What the exercise asks: Please return the lines below verbatim, beginning at the one that has "RELAY1 pin VCC: 3V3 -> none" and stopping after the one that has "GAS2 pin DO: D22 -> D13", and add no other lines.

Extracted records:

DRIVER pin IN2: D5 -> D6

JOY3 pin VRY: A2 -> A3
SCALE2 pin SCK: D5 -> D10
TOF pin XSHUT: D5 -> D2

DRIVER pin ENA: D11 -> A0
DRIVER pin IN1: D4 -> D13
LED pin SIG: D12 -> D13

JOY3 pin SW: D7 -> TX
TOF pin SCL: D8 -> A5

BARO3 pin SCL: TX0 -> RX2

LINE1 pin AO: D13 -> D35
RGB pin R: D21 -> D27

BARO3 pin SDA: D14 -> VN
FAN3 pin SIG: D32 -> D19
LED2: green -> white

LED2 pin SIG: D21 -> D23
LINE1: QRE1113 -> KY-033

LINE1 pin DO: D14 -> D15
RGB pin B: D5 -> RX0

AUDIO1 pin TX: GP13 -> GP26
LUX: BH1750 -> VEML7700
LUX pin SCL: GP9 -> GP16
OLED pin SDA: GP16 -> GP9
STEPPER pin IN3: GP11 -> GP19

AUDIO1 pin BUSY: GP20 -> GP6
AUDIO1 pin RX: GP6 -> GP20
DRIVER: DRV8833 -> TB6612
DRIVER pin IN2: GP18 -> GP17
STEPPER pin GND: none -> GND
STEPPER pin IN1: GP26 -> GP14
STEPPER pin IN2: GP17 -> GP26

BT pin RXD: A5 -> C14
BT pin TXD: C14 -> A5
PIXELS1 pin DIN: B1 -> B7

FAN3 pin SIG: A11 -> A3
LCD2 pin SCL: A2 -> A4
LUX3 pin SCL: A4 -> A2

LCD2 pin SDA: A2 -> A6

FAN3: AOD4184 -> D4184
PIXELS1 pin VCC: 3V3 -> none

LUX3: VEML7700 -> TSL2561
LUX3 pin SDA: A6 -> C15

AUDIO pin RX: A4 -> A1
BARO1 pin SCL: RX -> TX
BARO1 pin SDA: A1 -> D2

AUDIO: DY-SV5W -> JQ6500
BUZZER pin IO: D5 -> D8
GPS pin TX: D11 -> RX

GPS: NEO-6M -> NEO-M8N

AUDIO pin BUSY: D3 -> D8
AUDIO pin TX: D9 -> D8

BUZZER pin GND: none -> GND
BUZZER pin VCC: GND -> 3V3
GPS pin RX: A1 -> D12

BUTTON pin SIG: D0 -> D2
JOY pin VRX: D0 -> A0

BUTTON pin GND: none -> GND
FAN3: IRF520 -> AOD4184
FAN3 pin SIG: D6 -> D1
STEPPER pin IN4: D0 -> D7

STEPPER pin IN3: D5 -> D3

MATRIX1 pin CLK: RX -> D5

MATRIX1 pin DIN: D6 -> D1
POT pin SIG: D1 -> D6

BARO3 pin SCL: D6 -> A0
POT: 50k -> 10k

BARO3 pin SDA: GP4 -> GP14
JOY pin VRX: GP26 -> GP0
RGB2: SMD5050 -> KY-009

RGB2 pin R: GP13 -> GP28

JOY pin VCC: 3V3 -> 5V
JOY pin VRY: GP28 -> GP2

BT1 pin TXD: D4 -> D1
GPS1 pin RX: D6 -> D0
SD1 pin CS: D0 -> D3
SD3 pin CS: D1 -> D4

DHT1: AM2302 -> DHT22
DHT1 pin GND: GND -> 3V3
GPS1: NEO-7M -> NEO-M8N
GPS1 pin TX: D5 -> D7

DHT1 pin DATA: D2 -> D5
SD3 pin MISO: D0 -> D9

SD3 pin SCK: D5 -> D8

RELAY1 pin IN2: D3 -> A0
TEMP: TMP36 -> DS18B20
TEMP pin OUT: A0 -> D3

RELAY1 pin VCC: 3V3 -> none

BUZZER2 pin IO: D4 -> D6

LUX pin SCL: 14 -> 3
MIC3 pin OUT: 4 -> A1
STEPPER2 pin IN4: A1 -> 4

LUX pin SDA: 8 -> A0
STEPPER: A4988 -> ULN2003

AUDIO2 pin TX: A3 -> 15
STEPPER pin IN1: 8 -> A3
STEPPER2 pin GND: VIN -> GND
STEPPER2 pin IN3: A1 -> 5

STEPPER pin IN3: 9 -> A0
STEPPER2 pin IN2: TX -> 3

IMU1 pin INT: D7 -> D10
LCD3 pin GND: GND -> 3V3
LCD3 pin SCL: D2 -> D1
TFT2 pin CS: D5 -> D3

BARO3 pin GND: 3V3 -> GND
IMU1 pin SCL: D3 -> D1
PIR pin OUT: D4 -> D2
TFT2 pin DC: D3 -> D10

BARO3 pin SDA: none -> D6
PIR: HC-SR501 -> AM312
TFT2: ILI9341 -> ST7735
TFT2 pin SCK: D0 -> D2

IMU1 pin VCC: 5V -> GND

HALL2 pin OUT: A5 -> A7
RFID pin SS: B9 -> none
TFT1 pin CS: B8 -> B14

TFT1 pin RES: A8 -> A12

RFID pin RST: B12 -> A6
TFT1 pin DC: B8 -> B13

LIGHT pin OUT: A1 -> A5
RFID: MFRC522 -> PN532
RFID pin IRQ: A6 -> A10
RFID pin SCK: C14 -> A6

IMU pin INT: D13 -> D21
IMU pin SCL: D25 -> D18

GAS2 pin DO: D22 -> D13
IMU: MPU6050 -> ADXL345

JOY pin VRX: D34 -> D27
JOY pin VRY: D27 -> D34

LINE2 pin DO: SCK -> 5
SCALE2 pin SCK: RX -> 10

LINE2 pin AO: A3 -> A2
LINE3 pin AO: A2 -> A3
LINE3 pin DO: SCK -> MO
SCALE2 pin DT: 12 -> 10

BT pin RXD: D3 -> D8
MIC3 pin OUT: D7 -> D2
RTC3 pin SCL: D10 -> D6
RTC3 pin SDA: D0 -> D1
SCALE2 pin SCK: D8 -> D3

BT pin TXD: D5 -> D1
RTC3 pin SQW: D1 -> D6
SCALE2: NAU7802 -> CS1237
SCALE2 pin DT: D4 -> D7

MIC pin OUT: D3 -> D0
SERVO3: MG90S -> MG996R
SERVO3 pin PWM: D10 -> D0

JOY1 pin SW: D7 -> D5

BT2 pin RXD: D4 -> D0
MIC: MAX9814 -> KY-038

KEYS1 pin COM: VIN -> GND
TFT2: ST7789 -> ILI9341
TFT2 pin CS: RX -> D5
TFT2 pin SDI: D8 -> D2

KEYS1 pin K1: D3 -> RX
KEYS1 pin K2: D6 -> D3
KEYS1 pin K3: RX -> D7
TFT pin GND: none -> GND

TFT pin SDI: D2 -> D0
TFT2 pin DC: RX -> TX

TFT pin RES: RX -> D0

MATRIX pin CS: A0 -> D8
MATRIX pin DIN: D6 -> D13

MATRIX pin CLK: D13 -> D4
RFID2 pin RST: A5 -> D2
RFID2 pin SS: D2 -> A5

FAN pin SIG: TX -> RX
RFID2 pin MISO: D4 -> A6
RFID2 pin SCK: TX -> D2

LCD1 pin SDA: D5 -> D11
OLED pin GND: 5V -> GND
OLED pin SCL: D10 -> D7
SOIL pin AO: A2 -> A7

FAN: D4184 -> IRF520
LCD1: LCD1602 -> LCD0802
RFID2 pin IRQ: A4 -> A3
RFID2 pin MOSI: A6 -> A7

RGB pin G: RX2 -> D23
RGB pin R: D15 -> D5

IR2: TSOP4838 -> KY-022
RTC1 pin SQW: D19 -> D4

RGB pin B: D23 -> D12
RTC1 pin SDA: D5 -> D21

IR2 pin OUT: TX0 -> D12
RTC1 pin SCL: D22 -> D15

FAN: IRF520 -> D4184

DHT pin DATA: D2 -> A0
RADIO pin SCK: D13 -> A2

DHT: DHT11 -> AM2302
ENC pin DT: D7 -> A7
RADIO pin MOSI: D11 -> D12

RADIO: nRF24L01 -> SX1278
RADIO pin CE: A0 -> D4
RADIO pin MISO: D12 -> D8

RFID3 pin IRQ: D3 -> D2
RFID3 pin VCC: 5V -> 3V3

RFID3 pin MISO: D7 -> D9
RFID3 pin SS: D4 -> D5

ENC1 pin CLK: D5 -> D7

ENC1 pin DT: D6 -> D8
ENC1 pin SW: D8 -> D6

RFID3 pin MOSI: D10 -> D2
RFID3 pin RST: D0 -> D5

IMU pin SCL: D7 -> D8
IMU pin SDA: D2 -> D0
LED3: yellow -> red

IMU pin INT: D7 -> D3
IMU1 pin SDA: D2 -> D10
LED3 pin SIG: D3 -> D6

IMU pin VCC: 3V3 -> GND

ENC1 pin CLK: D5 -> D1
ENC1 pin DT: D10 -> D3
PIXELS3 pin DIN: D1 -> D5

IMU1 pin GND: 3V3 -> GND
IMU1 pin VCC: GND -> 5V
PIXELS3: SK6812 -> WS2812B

Result of the exercise:
RELAY1 pin VCC: 3V3 -> none

BUZZER2 pin IO: D4 -> D6

LUX pin SCL: 14 -> 3
MIC3 pin OUT: 4 -> A1
STEPPER2 pin IN4: A1 -> 4

LUX pin SDA: 8 -> A0
STEPPER: A4988 -> ULN2003

AUDIO2 pin TX: A3 -> 15
STEPPER pin IN1: 8 -> A3
STEPPER2 pin GND: VIN -> GND
STEPPER2 pin IN3: A1 -> 5

STEPPER pin IN3: 9 -> A0
STEPPER2 pin IN2: TX -> 3

IMU1 pin INT: D7 -> D10
LCD3 pin GND: GND -> 3V3
LCD3 pin SCL: D2 -> D1
TFT2 pin CS: D5 -> D3

BARO3 pin GND: 3V3 -> GND
IMU1 pin SCL: D3 -> D1
PIR pin OUT: D4 -> D2
TFT2 pin DC: D3 -> D10

BARO3 pin SDA: none -> D6
PIR: HC-SR501 -> AM312
TFT2: ILI9341 -> ST7735
TFT2 pin SCK: D0 -> D2

IMU1 pin VCC: 5V -> GND

HALL2 pin OUT: A5 -> A7
RFID pin SS: B9 -> none
TFT1 pin CS: B8 -> B14

TFT1 pin RES: A8 -> A12

RFID pin RST: B12 -> A6
TFT1 pin DC: B8 -> B13

LIGHT pin OUT: A1 -> A5
RFID: MFRC522 -> PN532
RFID pin IRQ: A6 -> A10
RFID pin SCK: C14 -> A6

IMU pin INT: D13 -> D21
IMU pin SCL: D25 -> D18

GAS2 pin DO: D22 -> D13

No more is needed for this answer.